**Recorded information:**
____

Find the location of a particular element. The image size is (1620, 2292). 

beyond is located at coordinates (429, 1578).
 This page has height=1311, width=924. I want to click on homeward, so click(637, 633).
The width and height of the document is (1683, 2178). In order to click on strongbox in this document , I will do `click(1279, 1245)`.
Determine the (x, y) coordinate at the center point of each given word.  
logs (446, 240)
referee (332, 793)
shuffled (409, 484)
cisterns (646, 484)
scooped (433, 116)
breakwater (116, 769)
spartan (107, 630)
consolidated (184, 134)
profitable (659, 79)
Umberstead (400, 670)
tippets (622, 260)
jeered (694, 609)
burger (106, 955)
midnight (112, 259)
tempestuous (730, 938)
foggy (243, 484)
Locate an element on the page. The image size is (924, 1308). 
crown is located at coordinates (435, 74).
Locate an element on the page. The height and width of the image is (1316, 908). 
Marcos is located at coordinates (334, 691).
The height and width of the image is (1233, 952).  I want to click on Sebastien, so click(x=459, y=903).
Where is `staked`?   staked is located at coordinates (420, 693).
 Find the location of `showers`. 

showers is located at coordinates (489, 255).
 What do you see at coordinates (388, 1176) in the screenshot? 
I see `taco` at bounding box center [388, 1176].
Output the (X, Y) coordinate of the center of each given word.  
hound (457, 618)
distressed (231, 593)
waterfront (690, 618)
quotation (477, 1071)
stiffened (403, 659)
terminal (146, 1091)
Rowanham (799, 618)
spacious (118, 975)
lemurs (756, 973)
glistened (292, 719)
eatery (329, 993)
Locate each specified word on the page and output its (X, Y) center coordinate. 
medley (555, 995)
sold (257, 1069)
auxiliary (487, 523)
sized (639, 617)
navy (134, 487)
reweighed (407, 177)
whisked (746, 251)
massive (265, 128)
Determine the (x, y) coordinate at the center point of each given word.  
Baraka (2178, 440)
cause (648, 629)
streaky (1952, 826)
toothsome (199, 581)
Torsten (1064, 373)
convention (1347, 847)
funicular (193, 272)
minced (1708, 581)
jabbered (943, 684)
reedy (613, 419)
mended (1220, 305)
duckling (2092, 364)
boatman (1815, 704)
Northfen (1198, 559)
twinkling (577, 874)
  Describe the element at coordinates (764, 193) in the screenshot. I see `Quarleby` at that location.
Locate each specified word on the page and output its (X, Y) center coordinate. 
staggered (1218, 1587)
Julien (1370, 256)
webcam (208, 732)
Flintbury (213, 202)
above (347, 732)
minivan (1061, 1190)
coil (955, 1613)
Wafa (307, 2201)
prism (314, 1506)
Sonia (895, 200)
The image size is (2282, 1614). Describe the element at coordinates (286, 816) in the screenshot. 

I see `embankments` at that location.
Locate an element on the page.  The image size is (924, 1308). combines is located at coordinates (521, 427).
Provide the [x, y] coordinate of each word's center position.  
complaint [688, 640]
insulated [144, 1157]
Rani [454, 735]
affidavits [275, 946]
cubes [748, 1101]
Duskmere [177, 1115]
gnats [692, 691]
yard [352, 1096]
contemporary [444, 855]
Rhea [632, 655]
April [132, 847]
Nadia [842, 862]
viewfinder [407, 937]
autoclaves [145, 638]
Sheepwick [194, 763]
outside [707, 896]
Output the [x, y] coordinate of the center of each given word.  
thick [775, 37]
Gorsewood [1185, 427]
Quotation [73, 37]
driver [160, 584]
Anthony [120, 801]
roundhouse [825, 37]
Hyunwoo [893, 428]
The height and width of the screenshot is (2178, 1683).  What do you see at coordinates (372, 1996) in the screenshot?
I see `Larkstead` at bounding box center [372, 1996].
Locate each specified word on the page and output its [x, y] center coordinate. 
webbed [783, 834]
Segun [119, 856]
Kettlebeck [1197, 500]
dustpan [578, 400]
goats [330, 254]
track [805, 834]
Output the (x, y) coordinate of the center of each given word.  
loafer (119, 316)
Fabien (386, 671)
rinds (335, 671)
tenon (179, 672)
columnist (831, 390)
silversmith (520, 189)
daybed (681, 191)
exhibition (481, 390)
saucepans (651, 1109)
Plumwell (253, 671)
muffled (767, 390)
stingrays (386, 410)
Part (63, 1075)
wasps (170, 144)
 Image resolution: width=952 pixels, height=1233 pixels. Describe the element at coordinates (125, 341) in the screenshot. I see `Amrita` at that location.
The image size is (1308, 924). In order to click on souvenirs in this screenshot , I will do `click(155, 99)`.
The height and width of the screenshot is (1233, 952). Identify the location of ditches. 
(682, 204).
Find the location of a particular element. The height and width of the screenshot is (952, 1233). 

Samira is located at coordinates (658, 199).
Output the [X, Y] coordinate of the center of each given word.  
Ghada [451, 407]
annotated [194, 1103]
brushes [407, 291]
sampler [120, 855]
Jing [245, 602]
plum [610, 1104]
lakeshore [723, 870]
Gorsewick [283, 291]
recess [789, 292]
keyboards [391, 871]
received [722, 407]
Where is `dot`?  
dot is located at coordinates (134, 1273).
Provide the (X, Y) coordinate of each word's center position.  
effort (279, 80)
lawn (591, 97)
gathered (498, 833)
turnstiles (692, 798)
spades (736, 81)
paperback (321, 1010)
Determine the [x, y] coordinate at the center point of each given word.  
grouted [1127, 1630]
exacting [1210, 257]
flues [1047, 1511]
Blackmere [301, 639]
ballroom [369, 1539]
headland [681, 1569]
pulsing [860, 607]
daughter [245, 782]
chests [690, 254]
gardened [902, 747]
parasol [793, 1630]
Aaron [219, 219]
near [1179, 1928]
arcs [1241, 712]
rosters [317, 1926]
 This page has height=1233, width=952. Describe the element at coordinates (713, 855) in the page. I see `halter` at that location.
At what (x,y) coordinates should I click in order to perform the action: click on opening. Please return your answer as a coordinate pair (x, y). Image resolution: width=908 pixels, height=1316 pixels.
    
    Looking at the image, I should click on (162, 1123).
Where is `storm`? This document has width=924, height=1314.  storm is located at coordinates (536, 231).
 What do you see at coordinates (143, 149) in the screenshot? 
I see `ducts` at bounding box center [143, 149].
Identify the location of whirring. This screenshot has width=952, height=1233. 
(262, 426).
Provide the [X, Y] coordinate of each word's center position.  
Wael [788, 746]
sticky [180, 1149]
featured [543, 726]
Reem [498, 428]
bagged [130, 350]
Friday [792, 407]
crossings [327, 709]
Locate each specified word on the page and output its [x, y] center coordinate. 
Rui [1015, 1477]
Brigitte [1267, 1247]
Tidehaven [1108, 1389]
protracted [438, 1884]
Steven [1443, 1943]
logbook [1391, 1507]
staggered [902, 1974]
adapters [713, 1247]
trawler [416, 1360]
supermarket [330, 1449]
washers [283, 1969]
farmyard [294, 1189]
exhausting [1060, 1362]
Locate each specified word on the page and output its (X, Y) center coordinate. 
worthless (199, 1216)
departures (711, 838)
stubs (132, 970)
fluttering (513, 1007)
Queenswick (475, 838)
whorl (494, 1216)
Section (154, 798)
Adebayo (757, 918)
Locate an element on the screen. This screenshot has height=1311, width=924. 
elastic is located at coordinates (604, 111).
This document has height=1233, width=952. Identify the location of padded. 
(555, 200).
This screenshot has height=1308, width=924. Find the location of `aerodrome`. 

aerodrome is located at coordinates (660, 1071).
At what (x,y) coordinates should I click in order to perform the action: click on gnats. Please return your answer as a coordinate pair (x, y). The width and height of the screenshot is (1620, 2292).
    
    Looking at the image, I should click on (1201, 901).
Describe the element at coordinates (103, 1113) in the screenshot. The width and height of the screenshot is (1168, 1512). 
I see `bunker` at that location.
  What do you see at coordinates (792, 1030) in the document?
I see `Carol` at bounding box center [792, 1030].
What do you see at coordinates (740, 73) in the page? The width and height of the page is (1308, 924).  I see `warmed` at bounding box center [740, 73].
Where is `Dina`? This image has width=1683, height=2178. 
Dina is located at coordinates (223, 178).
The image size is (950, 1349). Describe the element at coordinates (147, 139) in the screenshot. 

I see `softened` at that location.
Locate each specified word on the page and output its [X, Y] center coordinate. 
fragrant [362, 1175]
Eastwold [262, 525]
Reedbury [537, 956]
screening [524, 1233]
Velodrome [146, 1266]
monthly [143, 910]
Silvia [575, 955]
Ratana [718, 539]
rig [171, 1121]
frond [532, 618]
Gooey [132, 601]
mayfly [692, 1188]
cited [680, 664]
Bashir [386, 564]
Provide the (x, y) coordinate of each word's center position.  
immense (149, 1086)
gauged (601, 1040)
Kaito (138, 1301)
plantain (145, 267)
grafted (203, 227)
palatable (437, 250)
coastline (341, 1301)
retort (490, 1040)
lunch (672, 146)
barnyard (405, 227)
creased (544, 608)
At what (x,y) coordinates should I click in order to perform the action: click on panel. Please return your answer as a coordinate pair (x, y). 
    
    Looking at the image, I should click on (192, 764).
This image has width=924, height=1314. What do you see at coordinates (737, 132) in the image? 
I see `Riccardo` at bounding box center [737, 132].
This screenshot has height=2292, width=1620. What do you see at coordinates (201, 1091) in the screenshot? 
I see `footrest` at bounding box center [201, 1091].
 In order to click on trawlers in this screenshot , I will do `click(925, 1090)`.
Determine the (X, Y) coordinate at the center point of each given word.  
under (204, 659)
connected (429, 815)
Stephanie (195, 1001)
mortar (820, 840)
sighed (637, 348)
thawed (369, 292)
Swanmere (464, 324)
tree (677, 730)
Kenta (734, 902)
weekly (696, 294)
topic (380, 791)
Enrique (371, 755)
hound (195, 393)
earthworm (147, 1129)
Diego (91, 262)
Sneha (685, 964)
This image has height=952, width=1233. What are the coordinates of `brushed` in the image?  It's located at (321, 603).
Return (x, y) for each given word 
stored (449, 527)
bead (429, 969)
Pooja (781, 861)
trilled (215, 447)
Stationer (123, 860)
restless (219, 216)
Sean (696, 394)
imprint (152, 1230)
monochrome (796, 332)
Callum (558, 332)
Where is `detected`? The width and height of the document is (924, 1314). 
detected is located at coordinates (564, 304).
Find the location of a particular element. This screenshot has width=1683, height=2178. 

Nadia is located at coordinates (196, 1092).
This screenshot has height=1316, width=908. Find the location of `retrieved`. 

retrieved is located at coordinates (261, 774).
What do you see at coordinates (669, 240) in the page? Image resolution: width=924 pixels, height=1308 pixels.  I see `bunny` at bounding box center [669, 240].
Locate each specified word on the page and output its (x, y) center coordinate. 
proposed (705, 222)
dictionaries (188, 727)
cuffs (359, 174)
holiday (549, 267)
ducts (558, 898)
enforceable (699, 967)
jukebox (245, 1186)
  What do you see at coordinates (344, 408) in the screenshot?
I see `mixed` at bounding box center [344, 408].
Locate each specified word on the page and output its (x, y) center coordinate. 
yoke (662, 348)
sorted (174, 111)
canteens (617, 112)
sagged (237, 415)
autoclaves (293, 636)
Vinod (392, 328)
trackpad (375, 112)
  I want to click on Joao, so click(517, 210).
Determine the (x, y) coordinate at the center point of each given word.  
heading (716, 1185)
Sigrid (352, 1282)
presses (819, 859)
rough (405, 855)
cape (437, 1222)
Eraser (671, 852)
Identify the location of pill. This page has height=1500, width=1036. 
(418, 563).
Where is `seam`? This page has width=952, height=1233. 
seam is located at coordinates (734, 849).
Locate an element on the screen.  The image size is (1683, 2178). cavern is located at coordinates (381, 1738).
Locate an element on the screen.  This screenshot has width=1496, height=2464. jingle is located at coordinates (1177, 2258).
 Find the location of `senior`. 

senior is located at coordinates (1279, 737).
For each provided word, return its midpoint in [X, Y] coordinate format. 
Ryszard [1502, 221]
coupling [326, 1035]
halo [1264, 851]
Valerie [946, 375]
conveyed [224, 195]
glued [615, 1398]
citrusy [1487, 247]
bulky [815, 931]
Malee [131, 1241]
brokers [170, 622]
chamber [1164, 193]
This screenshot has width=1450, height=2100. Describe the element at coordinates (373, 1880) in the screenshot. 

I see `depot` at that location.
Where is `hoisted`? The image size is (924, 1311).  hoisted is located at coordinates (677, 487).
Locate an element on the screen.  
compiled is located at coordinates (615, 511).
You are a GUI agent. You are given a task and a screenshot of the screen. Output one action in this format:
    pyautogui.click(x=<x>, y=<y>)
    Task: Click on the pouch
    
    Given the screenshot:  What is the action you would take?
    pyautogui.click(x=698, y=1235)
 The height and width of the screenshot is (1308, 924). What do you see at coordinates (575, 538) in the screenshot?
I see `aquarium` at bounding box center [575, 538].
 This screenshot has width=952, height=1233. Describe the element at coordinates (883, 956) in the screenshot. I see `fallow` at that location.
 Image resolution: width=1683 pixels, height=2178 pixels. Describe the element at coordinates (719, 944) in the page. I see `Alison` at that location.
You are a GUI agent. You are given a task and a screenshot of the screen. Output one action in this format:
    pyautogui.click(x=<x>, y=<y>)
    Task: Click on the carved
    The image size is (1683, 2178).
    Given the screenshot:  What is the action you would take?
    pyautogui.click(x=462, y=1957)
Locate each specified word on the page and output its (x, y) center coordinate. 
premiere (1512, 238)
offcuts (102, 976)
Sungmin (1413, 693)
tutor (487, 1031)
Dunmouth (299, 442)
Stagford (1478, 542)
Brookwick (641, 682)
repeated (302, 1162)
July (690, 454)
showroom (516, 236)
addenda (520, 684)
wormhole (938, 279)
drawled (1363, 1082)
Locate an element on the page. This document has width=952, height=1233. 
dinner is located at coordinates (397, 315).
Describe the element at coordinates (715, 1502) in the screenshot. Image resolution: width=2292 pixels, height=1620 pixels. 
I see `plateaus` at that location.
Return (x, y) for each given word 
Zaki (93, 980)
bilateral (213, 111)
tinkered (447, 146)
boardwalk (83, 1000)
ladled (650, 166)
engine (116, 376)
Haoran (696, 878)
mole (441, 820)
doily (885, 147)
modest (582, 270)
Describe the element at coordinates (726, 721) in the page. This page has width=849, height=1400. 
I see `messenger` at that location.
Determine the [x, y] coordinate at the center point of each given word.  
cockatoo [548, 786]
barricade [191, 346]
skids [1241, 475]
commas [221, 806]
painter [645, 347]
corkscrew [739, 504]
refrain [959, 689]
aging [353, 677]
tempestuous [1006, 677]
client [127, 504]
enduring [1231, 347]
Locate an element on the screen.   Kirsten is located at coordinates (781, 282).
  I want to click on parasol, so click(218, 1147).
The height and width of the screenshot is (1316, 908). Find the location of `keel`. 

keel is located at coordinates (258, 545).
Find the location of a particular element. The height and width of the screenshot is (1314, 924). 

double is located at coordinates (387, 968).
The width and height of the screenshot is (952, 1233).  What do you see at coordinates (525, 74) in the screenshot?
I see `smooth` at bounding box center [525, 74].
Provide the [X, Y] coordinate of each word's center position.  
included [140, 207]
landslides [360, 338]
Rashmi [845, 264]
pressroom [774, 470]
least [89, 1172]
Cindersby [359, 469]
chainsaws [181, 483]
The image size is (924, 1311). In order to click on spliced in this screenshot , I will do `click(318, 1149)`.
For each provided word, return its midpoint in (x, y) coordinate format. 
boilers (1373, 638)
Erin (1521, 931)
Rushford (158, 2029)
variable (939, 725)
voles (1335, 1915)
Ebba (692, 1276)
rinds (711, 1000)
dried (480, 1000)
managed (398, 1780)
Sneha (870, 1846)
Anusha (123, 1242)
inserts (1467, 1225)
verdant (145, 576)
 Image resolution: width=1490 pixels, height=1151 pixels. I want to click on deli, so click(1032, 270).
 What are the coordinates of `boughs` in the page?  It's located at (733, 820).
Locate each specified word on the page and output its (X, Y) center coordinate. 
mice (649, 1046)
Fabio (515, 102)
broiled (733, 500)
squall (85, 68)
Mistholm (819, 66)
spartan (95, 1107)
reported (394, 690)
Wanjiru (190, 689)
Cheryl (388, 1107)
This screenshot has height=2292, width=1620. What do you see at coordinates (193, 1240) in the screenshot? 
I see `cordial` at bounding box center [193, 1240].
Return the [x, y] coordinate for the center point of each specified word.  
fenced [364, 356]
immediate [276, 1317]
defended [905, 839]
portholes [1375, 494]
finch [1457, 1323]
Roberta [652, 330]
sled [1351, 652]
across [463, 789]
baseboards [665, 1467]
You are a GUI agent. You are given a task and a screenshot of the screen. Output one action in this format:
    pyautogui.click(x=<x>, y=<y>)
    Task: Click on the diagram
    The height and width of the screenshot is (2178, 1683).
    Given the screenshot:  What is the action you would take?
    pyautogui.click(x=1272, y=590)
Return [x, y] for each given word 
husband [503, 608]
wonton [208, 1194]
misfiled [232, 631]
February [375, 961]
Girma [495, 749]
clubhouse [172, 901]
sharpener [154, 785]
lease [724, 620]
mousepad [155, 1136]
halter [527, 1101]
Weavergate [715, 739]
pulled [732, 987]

____

**Aim of the task:** Change "particular" to "specific" in the records, starting at the first line and going on through the line that contains "jeered (694, 609)". Give those lines again with nothing else altered.

**Written solution:**
Find the location of a specific element. The image size is (1620, 2292). 

beyond is located at coordinates (429, 1578).
 This page has height=1311, width=924. I want to click on homeward, so click(637, 633).
The width and height of the document is (1683, 2178). In order to click on strongbox in this document , I will do `click(1279, 1245)`.
Determine the (x, y) coordinate at the center point of each given word.  
logs (446, 240)
referee (332, 793)
shuffled (409, 484)
cisterns (646, 484)
scooped (433, 116)
breakwater (116, 769)
spartan (107, 630)
consolidated (184, 134)
profitable (659, 79)
Umberstead (400, 670)
tippets (622, 260)
jeered (694, 609)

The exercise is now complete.